Work instruction: Give again, word for word, the lines below that run from the line with "orange triangle: (184, 43)" through the line with "green circle: (56, 30) -> (29, 35), moved". Drop the pictures.

[Shape position tracking data]
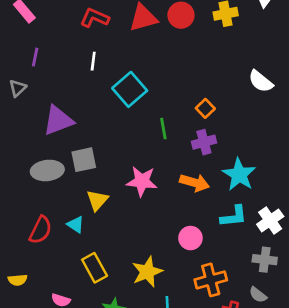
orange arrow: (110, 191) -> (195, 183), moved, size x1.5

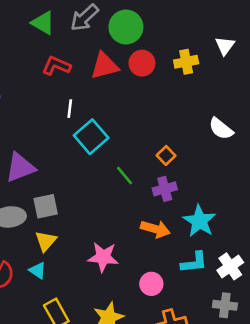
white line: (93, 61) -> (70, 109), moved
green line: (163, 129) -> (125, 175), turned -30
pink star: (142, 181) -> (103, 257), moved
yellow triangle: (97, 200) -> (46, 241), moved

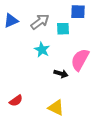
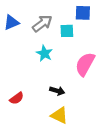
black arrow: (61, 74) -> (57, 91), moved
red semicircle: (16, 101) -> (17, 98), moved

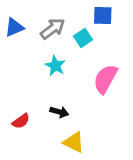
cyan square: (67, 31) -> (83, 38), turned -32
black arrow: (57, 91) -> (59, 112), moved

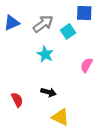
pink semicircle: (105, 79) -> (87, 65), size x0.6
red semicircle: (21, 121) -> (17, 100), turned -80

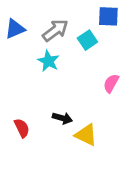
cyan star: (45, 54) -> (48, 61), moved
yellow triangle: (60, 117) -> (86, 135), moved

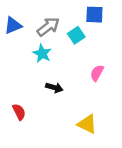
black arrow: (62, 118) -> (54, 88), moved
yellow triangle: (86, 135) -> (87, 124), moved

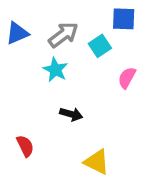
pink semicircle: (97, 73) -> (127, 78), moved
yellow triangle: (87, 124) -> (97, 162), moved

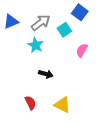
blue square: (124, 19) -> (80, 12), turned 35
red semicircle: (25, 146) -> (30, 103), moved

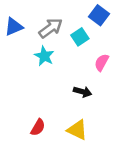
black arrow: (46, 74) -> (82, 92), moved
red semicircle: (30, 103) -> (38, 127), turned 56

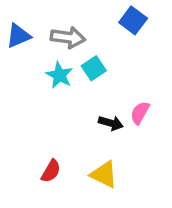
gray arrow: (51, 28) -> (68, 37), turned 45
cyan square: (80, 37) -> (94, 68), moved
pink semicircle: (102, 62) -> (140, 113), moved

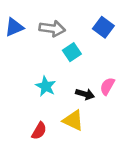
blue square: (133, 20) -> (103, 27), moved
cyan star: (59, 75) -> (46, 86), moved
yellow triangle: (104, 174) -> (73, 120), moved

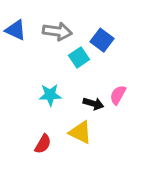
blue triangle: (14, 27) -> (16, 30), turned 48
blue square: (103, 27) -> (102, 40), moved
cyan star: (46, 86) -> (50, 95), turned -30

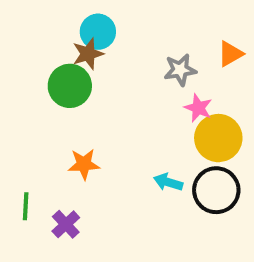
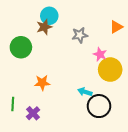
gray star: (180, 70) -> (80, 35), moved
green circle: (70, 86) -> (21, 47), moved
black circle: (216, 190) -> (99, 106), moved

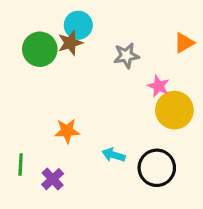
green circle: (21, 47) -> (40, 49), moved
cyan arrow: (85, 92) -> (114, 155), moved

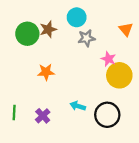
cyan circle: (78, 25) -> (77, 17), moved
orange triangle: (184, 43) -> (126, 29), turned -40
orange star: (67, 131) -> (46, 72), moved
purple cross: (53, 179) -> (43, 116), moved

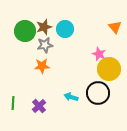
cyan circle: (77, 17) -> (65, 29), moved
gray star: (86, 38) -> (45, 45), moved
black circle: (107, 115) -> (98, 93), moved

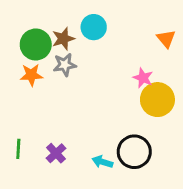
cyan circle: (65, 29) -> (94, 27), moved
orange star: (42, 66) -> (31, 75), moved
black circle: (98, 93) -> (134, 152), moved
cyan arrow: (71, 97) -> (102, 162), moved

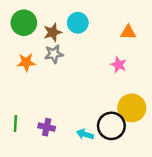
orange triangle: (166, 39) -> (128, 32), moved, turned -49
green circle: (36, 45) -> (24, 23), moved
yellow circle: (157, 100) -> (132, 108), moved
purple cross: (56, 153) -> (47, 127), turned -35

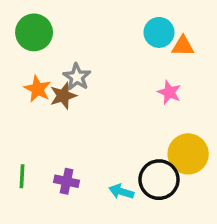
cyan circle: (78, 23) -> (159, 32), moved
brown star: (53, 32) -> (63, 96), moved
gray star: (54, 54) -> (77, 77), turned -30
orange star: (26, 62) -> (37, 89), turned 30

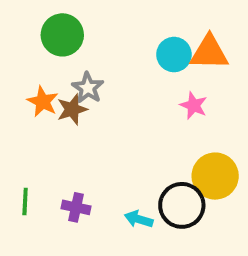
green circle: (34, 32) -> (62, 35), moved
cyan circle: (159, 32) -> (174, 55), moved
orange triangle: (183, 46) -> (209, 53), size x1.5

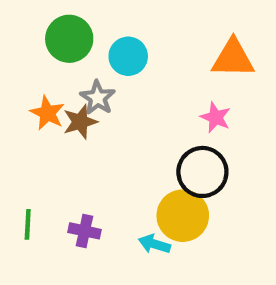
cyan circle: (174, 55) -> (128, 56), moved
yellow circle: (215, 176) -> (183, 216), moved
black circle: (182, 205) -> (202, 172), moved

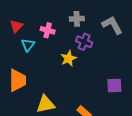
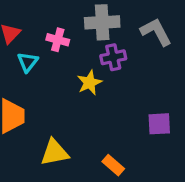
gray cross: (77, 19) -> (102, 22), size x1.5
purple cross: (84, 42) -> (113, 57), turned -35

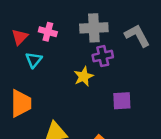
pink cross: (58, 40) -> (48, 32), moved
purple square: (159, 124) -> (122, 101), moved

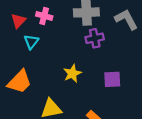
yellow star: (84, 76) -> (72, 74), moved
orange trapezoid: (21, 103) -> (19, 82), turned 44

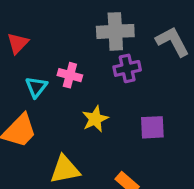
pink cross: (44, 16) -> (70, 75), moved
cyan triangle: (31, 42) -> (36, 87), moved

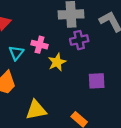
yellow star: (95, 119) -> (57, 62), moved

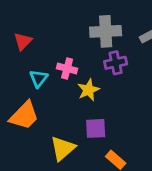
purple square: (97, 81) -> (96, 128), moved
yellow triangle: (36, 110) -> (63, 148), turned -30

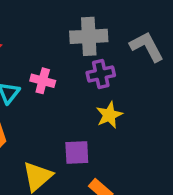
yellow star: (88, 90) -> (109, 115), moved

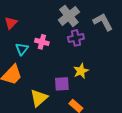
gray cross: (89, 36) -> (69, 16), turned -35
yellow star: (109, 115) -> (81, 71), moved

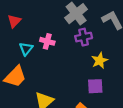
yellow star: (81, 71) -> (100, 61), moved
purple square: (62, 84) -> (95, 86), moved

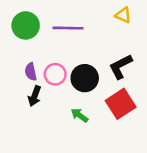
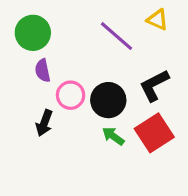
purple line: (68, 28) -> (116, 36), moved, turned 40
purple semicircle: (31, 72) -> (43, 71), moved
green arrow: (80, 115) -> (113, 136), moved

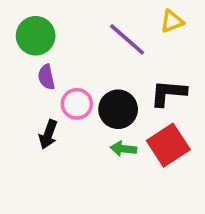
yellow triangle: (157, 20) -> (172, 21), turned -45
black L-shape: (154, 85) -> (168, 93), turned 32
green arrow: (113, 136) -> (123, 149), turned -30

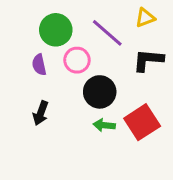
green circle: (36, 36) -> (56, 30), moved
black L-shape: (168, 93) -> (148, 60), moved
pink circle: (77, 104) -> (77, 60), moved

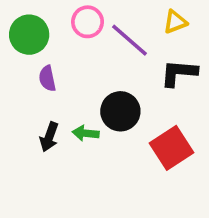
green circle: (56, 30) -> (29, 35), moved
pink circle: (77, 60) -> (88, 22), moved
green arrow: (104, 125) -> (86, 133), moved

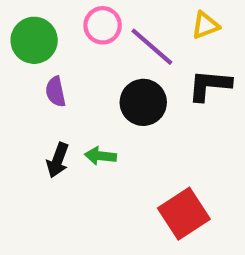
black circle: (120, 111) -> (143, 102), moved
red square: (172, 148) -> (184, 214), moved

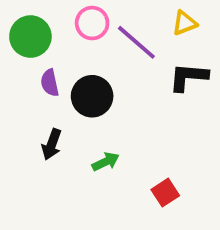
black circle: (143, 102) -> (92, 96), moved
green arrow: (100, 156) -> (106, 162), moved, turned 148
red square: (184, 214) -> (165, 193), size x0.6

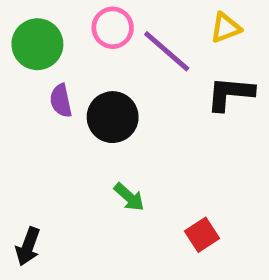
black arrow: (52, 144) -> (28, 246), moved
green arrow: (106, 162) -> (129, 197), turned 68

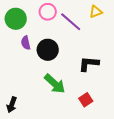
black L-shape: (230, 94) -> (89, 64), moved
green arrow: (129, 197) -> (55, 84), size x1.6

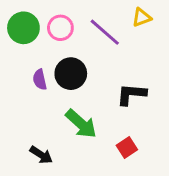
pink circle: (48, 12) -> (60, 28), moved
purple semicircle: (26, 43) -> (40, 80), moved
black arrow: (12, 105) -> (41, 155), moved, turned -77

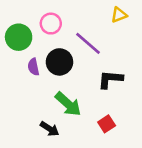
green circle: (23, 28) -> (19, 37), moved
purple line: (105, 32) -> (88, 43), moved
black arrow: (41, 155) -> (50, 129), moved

Result below:
orange triangle: (184, 43) -> (126, 29), turned -40
orange star: (67, 131) -> (46, 72), moved
purple cross: (53, 179) -> (43, 116), moved

cyan circle: (77, 17) -> (65, 29), moved
gray star: (86, 38) -> (45, 45), moved
black circle: (107, 115) -> (98, 93), moved

cyan circle: (65, 29) -> (94, 27), moved
orange star: (42, 66) -> (31, 75), moved
black circle: (98, 93) -> (134, 152), moved
cyan arrow: (71, 97) -> (102, 162), moved

orange triangle: (166, 39) -> (128, 32), moved, turned -49
green circle: (36, 45) -> (24, 23), moved
yellow circle: (157, 100) -> (132, 108), moved
purple cross: (56, 153) -> (47, 127), turned -35

cyan circle: (78, 23) -> (159, 32), moved
brown star: (53, 32) -> (63, 96), moved
gray star: (54, 54) -> (77, 77), turned -30
orange star: (26, 62) -> (37, 89), turned 30

green circle: (34, 32) -> (62, 35), moved
cyan circle: (159, 32) -> (174, 55), moved
orange triangle: (183, 46) -> (209, 53), size x1.5

cyan circle: (174, 55) -> (128, 56), moved
yellow circle: (215, 176) -> (183, 216), moved
black circle: (182, 205) -> (202, 172), moved

gray cross: (77, 19) -> (102, 22), size x1.5
purple cross: (84, 42) -> (113, 57), turned -35

pink cross: (58, 40) -> (48, 32), moved
purple square: (159, 124) -> (122, 101), moved

yellow star: (84, 76) -> (72, 74), moved
orange trapezoid: (21, 103) -> (19, 82), turned 44

pink cross: (44, 16) -> (70, 75), moved
cyan triangle: (31, 42) -> (36, 87), moved

yellow star: (95, 119) -> (57, 62), moved

purple square: (97, 81) -> (96, 128), moved
yellow triangle: (36, 110) -> (63, 148), turned -30

yellow star: (88, 90) -> (109, 115), moved

gray cross: (89, 36) -> (69, 16), turned -35
yellow star: (109, 115) -> (81, 71), moved

yellow star: (81, 71) -> (100, 61), moved
purple square: (62, 84) -> (95, 86), moved

purple line: (68, 28) -> (116, 36), moved, turned 40
purple semicircle: (31, 72) -> (43, 71), moved
green arrow: (80, 115) -> (113, 136), moved

yellow triangle: (157, 20) -> (172, 21), turned -45
black L-shape: (154, 85) -> (168, 93), turned 32
green arrow: (113, 136) -> (123, 149), turned -30

green circle: (36, 36) -> (56, 30), moved
black L-shape: (168, 93) -> (148, 60), moved
pink circle: (77, 104) -> (77, 60), moved

green circle: (56, 30) -> (29, 35), moved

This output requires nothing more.